The task:
In the listing that follows, locate the line containing "(260, 465) = (220, 413): red" and the line containing "(586, 420) = (547, 400): turquoise". Retype exactly those two lines and every line between them, and nothing more.

Data supplied:
⁂

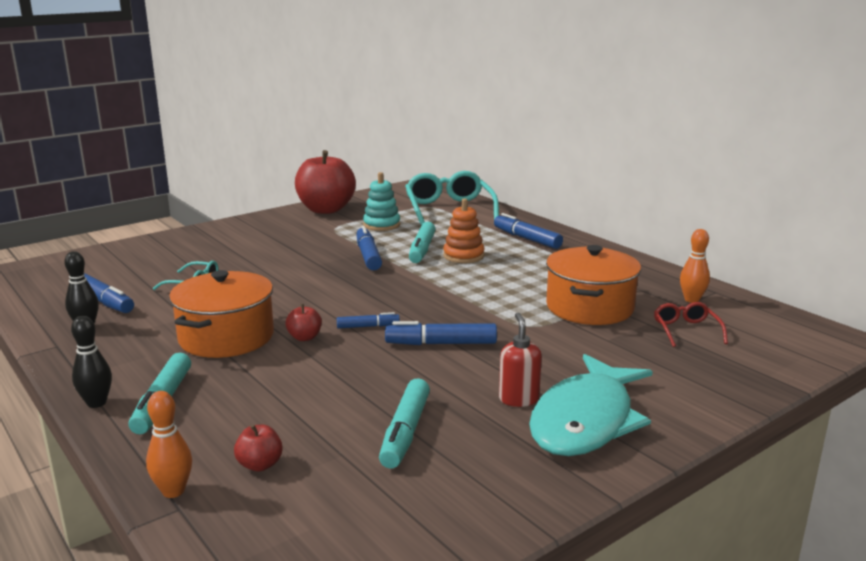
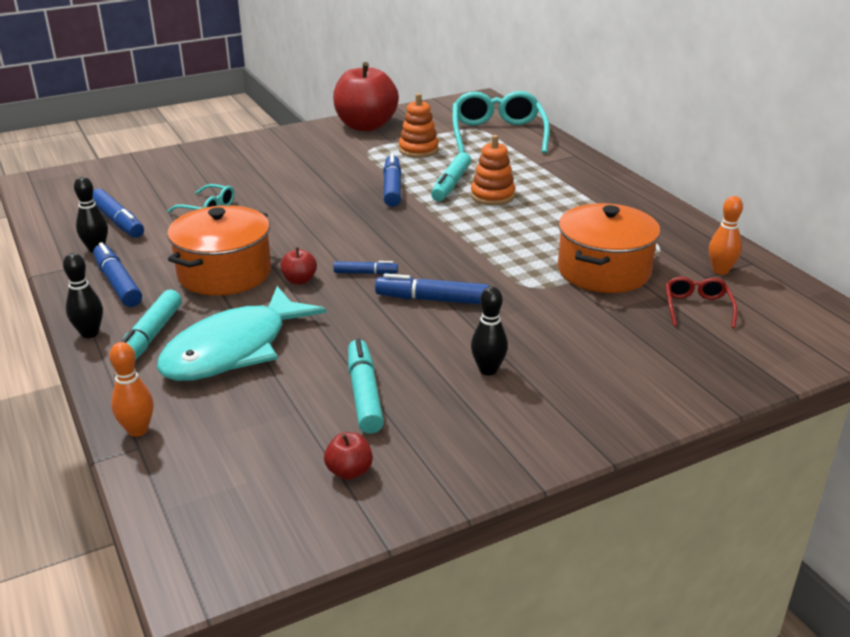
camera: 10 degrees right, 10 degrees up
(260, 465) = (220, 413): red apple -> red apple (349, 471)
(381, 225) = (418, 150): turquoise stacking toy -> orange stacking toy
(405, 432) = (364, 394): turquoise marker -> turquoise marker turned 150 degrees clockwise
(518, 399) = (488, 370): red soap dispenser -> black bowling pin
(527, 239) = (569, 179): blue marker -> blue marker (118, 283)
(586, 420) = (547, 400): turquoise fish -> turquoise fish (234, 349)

⁂

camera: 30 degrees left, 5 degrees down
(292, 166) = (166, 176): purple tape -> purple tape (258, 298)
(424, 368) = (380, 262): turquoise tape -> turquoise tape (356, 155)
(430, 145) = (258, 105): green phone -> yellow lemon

⁂

Your solution:
(260, 465) = (220, 413): red apple -> red apple (349, 471)
(381, 225) = (418, 150): turquoise stacking toy -> orange stacking toy
(405, 432) = (364, 394): turquoise marker -> turquoise marker turned 150 degrees clockwise
(518, 399) = (488, 370): red soap dispenser -> black bowling pin
(527, 239) = (569, 179): blue marker -> blue marker (118, 283)
(586, 420) = (547, 400): turquoise fish -> turquoise fish (234, 349)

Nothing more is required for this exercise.